Scene edit records:
__________

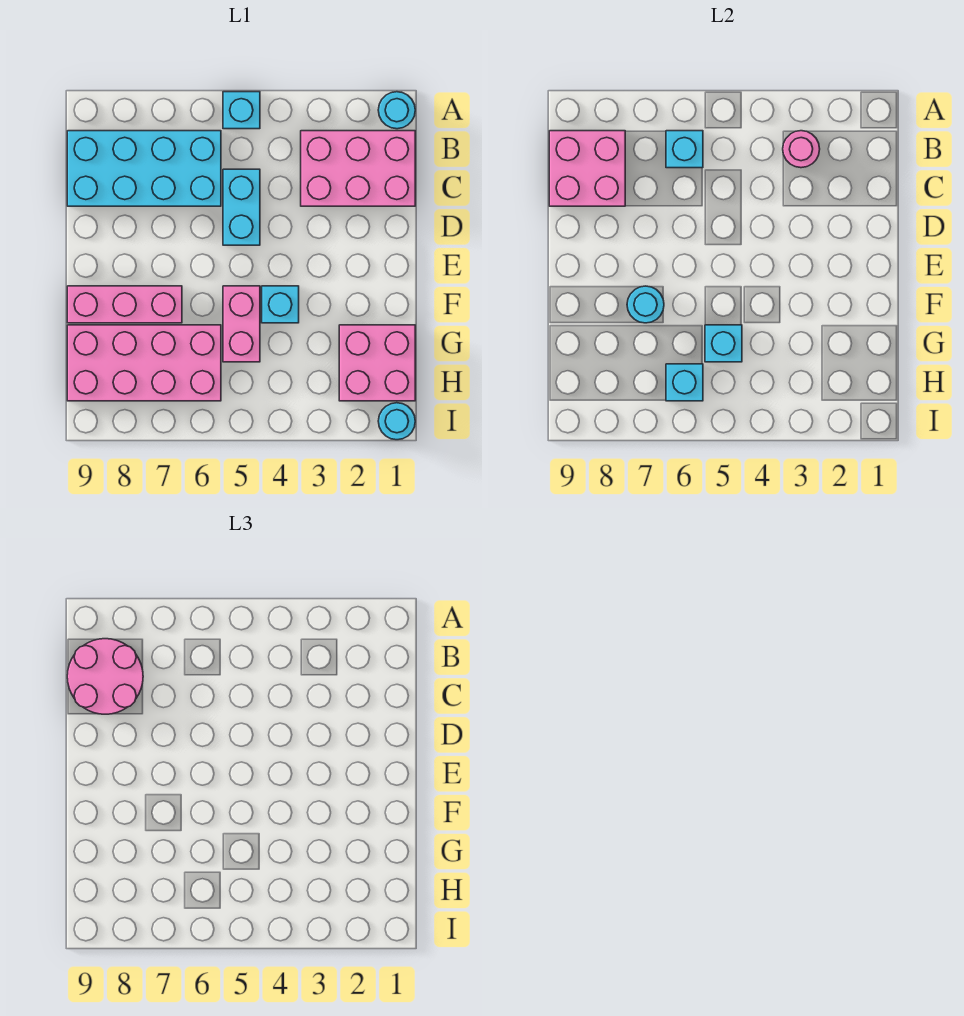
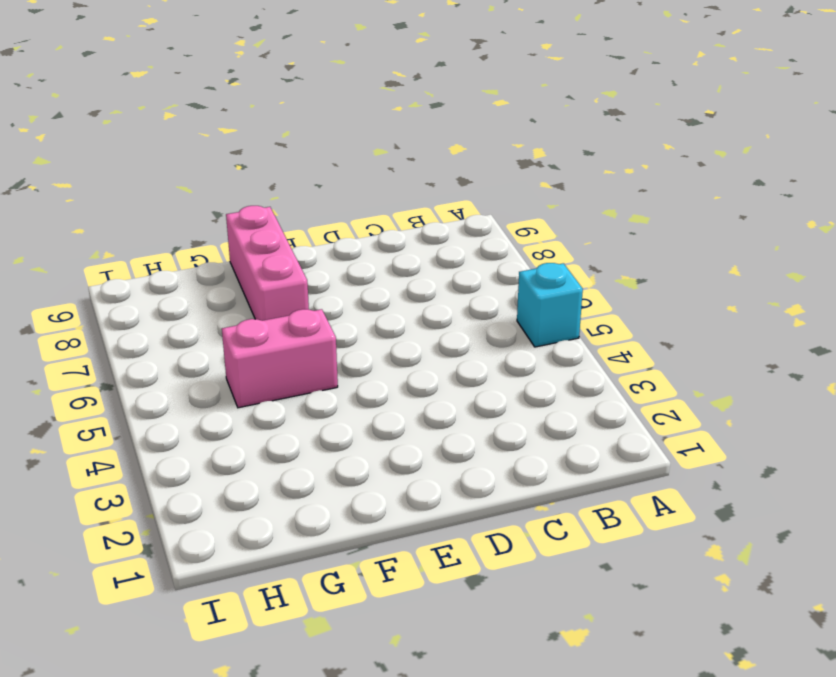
none -> cyan round brick A1 level 1
none -> pink brick B1:C3 level 1
none -> cyan brick B6:C9 level 1

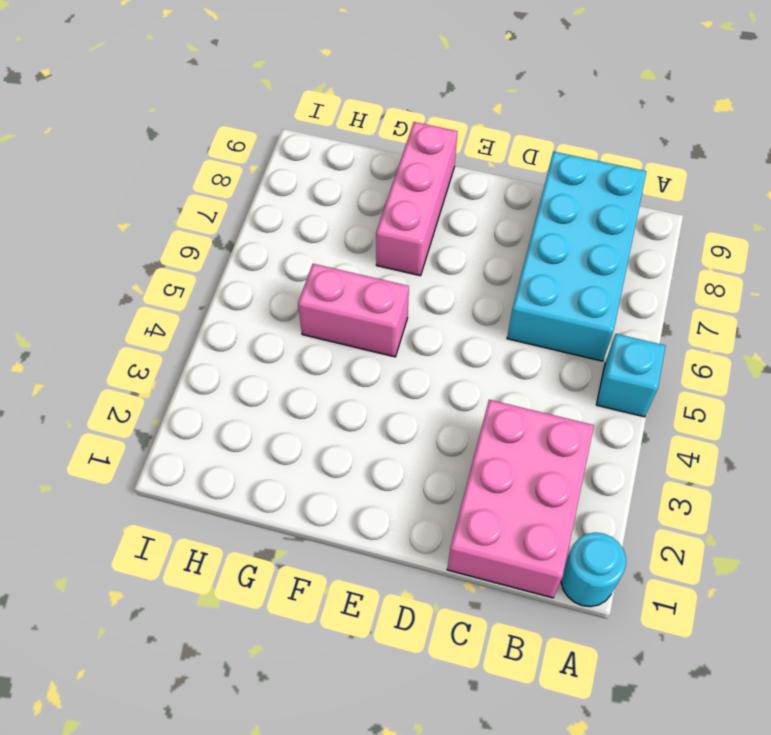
none -> cyan brick C5:D5 level 1
none -> cyan brick F4 level 1
none -> pink brick G1:H2 level 1

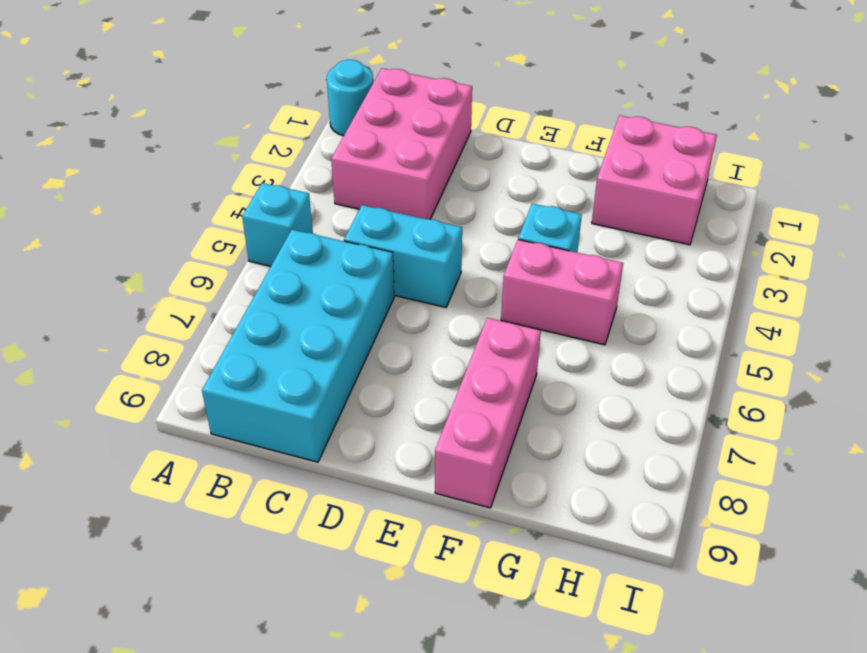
none -> pink brick G6:H9 level 1
none -> cyan round brick I1 level 1
none -> pink round brick B3 level 2

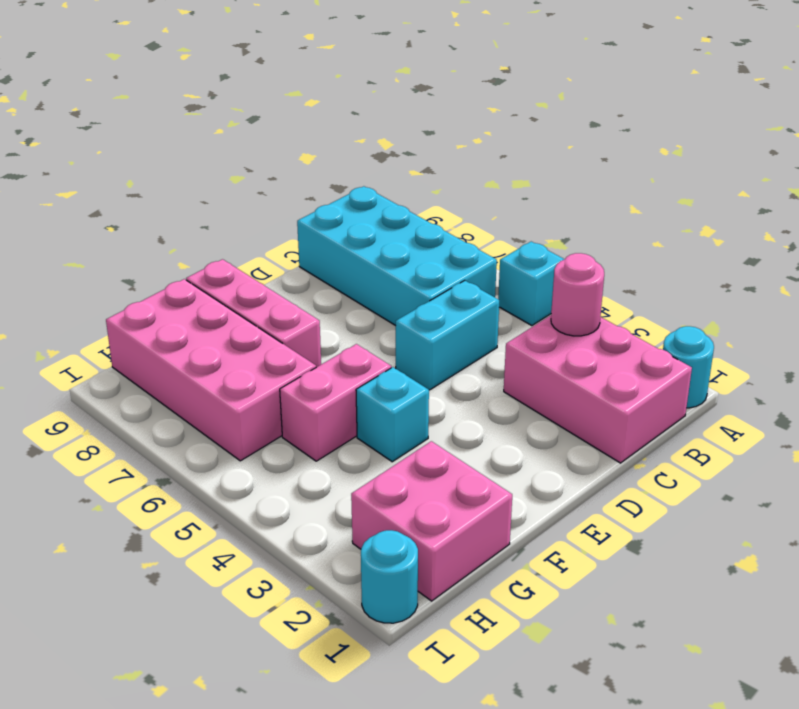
none -> cyan brick B6 level 2
none -> pink brick B8:C9 level 2
none -> cyan round brick F7 level 2

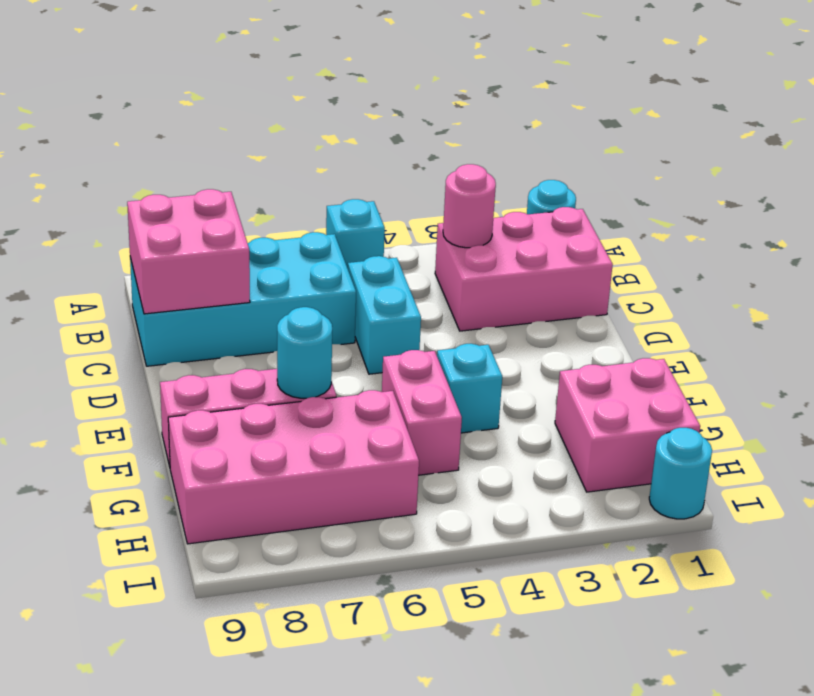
none -> cyan brick B6 level 2
none -> cyan brick G5 level 2
none -> cyan brick H6 level 2

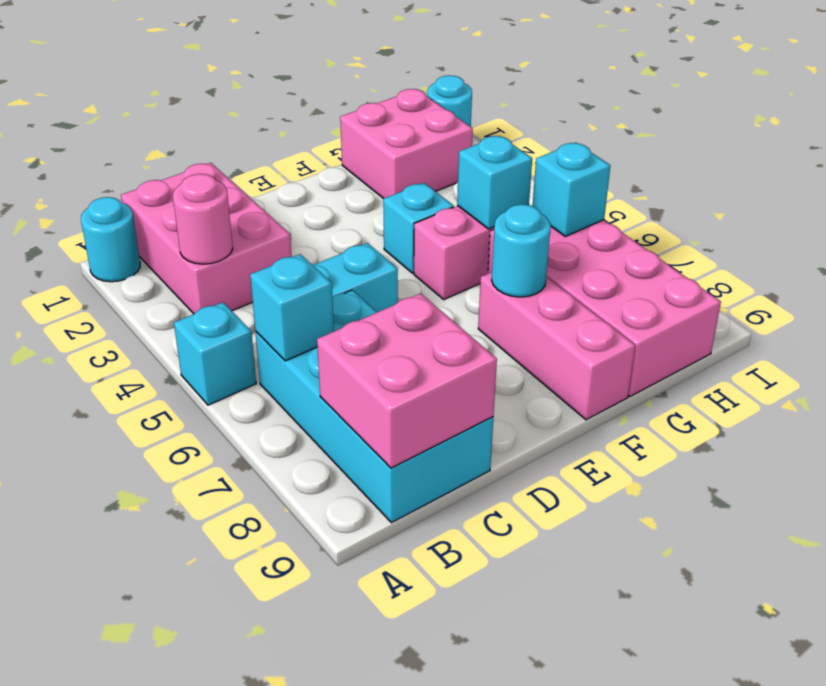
none -> pink round brick B8:C9 level 3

__________

- Your instructions:
Bring together each line above where the string "pink" turns up.

- Task result:
none -> pink brick B1:C3 level 1
none -> pink brick G1:H2 level 1
none -> pink brick G6:H9 level 1
none -> pink round brick B3 level 2
none -> pink brick B8:C9 level 2
none -> pink round brick B8:C9 level 3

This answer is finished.